» The records:
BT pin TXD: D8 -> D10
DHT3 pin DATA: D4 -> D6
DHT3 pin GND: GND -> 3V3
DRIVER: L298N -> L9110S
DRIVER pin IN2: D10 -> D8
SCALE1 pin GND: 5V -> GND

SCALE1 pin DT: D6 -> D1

» The problem: Take the records above and return them exactly as written.

» Exercise result:
BT pin TXD: D8 -> D10
DHT3 pin DATA: D4 -> D6
DHT3 pin GND: GND -> 3V3
DRIVER: L298N -> L9110S
DRIVER pin IN2: D10 -> D8
SCALE1 pin GND: 5V -> GND

SCALE1 pin DT: D6 -> D1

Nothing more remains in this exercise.